Start of Block

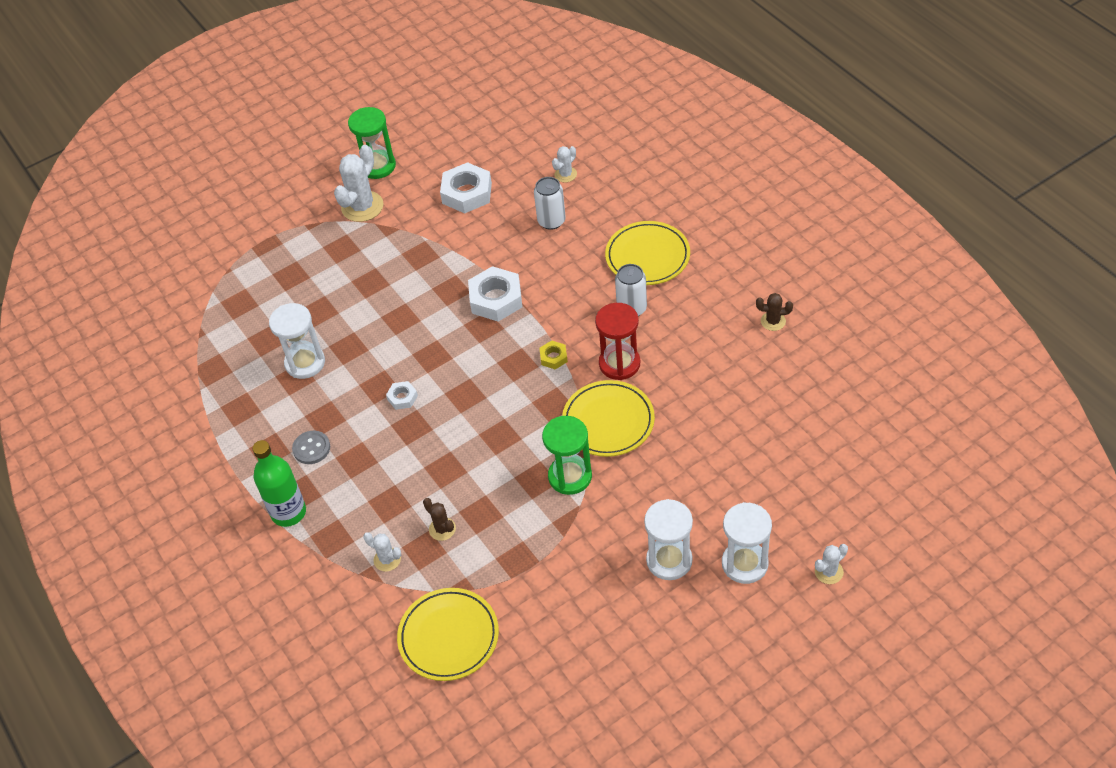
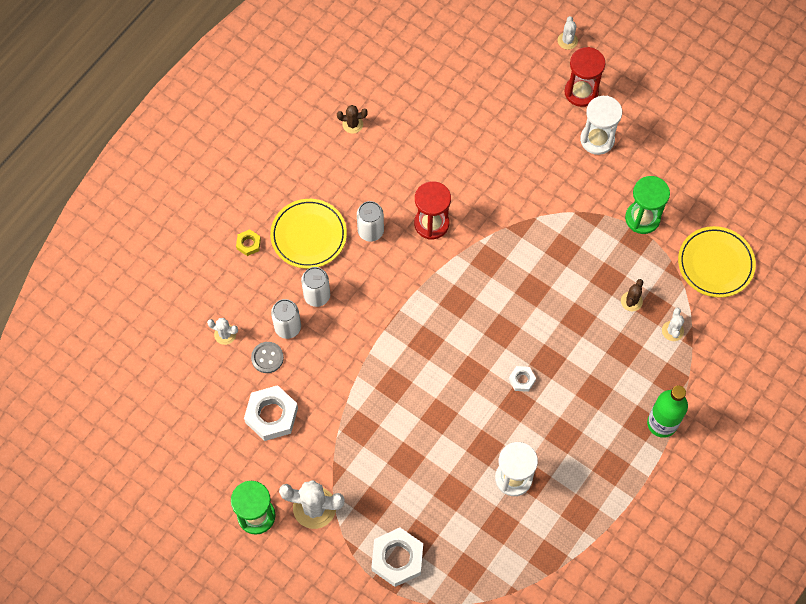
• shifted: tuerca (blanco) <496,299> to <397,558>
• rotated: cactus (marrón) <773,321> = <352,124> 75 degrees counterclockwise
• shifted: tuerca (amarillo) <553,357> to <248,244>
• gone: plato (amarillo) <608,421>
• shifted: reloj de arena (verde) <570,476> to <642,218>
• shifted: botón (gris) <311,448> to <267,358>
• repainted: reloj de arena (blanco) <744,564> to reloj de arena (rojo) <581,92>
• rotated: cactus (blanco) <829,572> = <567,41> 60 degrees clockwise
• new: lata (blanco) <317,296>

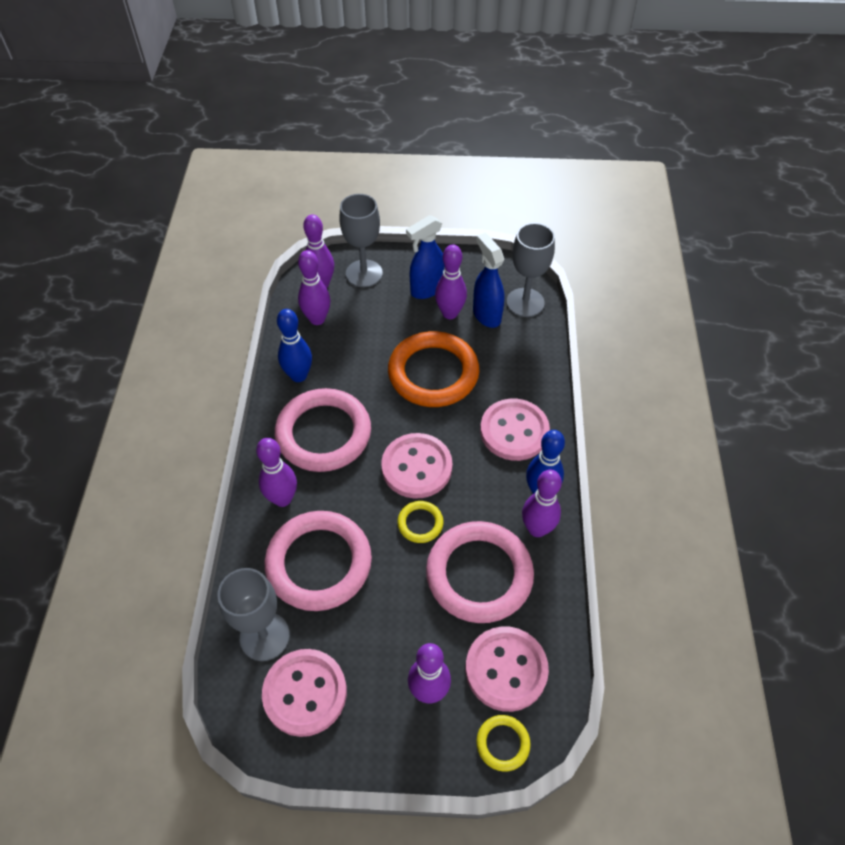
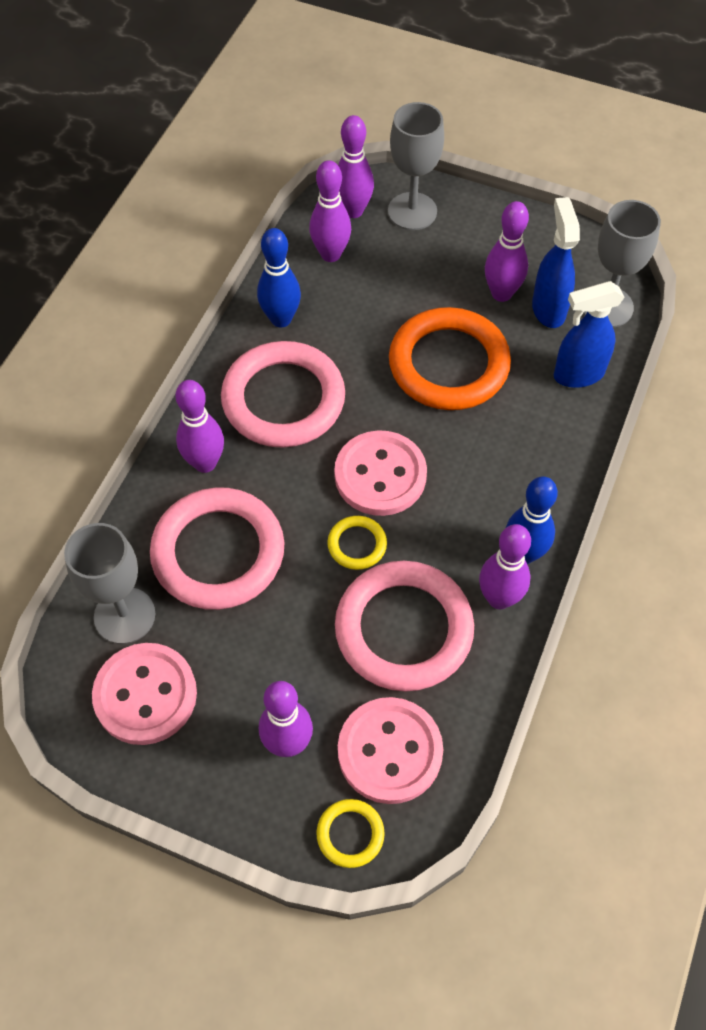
• shifted: pulverizador (azul) <426,290> to <577,374>
• gone: botón (rosa) <514,431>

End of Block

ASSIGNED TASK: Go over the listing above and copy out each line that includes "arena".

OUTPUT:
• shifted: reloj de arena (verde) <570,476> to <642,218>
• repainted: reloj de arena (blanco) <744,564> to reloj de arena (rojo) <581,92>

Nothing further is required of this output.